WORK INSTRUCTIONS | Copy exactly, and only, the lines from the line containing "purple house [20,205,113,297] -> none" through the last line of the records below, both included.

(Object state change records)
=== Begin Enclosure ===

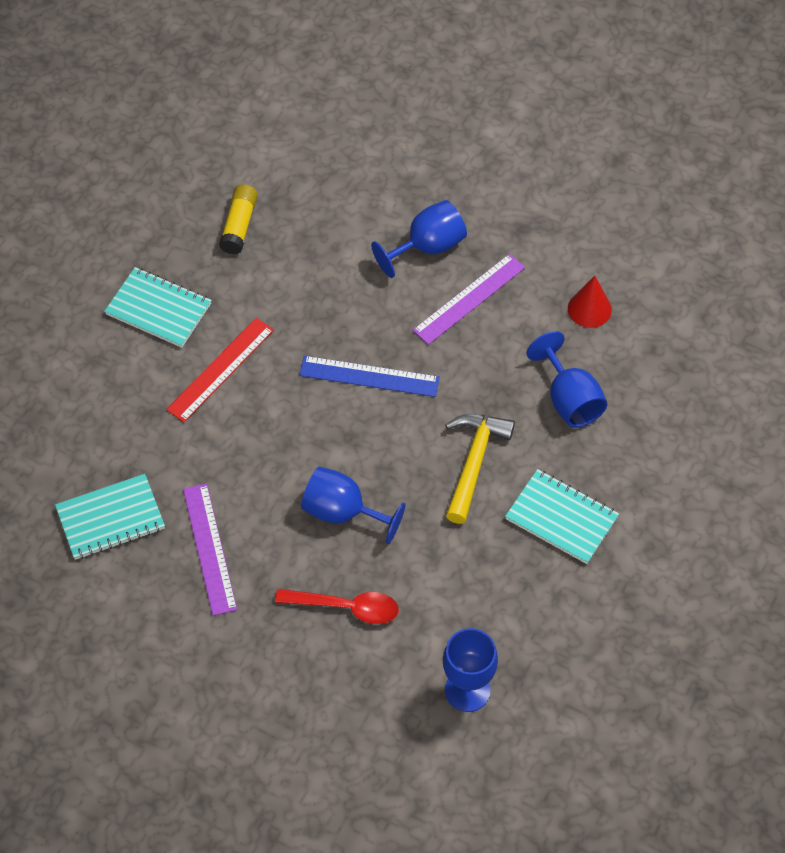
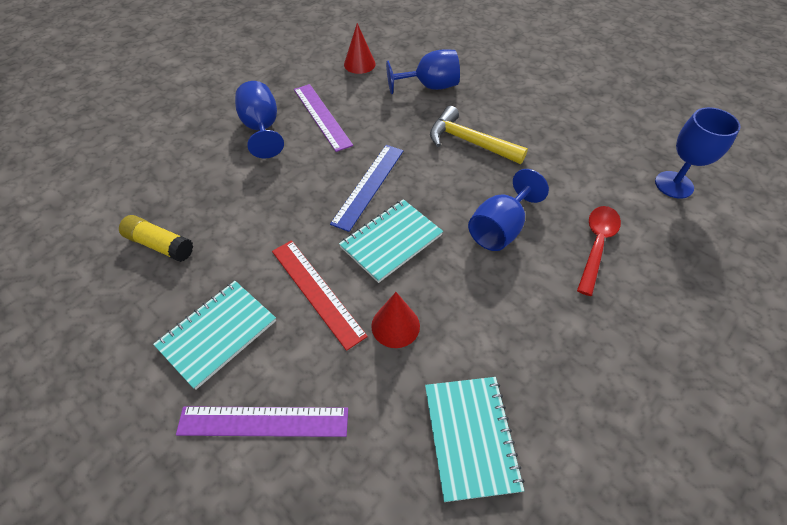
camera: 75 degrees left, 5 degrees down
purple ruler [183,483,237,616] -> purple ruler moved to [176,406,348,437]
turquoise notebook [505,469,619,564] -> turquoise notebook moved to [339,199,443,283]
none -> red cone [371,292,420,348]

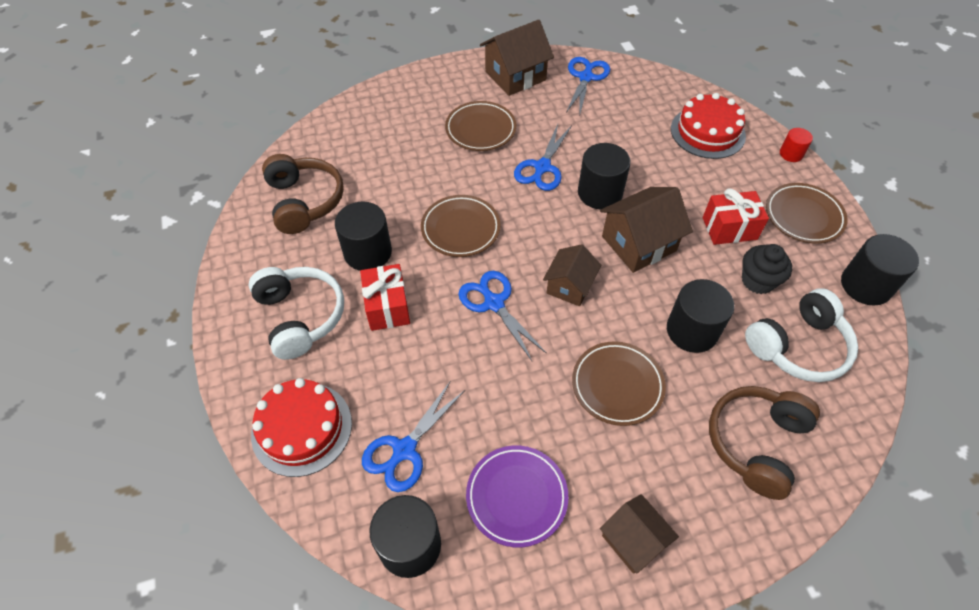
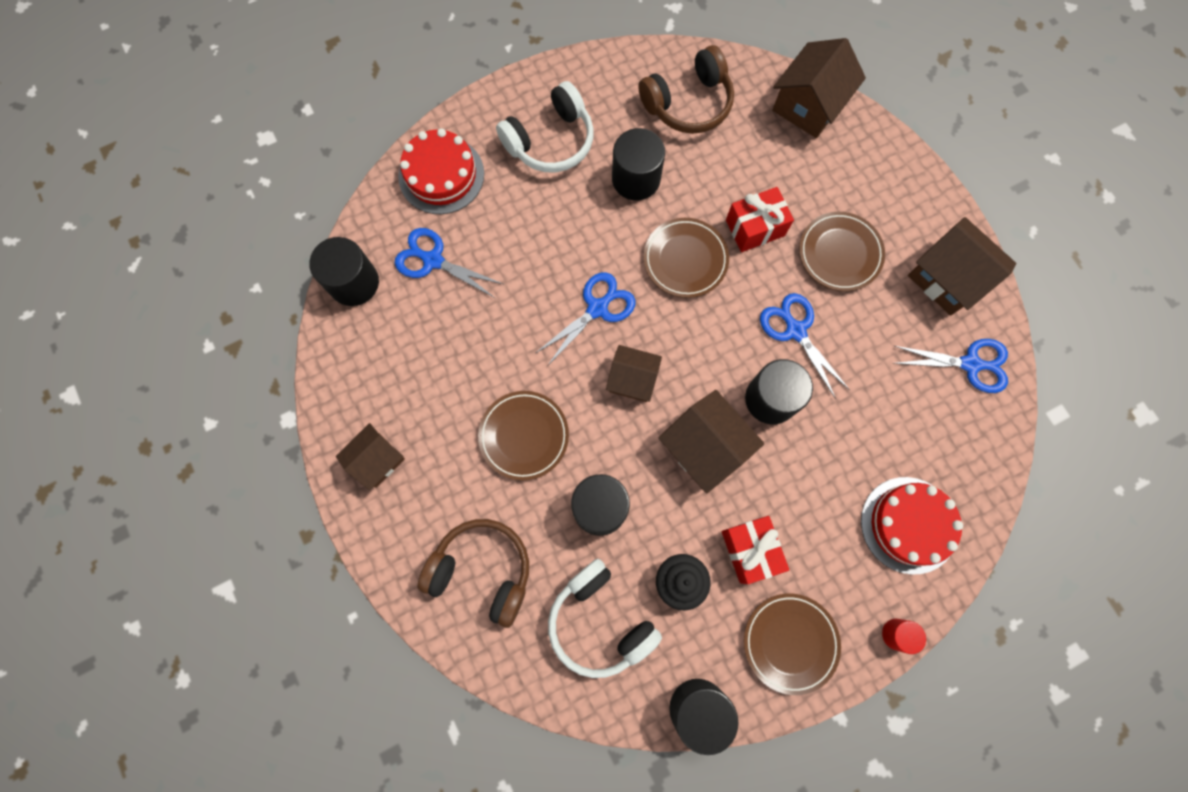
camera: 80 degrees right, 20 degrees up
red gift [360,264,410,331] -> red gift moved to [726,187,794,252]
purple plate [466,446,569,547] -> none
blue scissors [514,124,572,191] -> blue scissors turned 45 degrees clockwise [760,293,850,399]
none -> brown house [772,38,866,138]

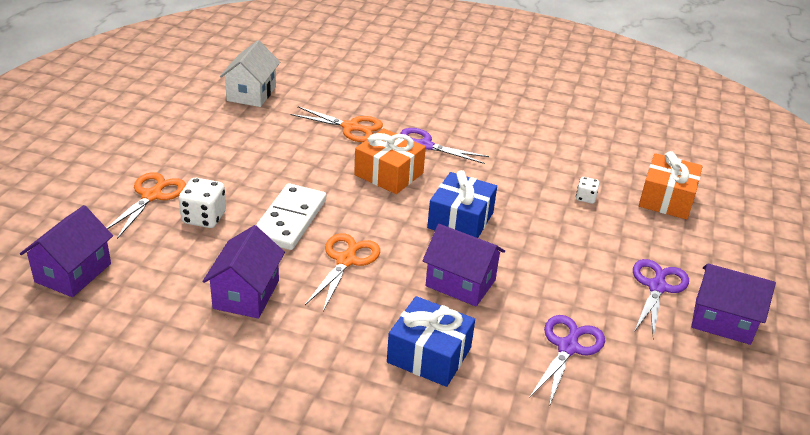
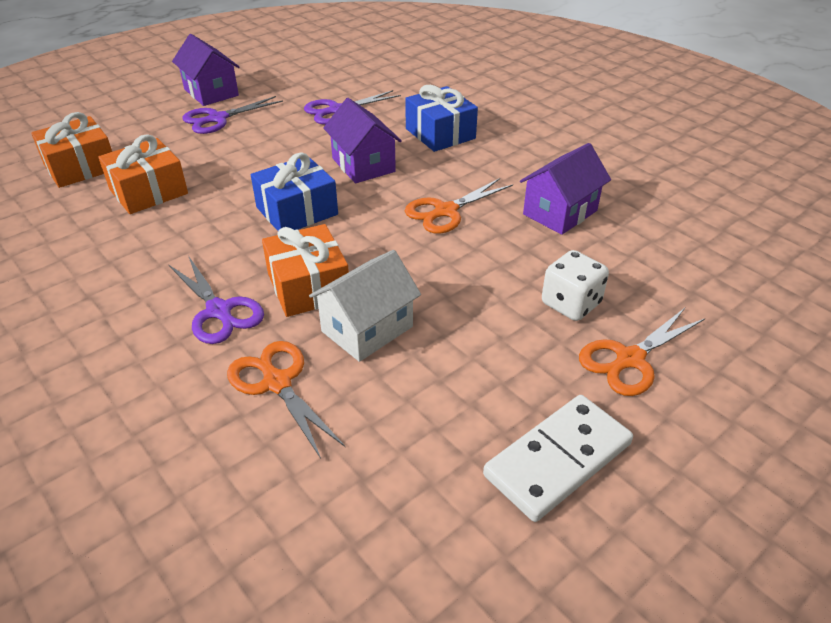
camera: 145 degrees left, 5 degrees up
purple house [20,205,113,297] -> none
white house [220,40,280,107] -> white house moved to [309,250,421,362]
white domino [256,183,326,250] -> white domino moved to [483,395,633,522]
white dice [576,177,600,204] -> orange gift [98,134,188,214]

=== End Enclosure ===

FINAL ANSWER |
purple house [20,205,113,297] -> none
white house [220,40,280,107] -> white house moved to [309,250,421,362]
white domino [256,183,326,250] -> white domino moved to [483,395,633,522]
white dice [576,177,600,204] -> orange gift [98,134,188,214]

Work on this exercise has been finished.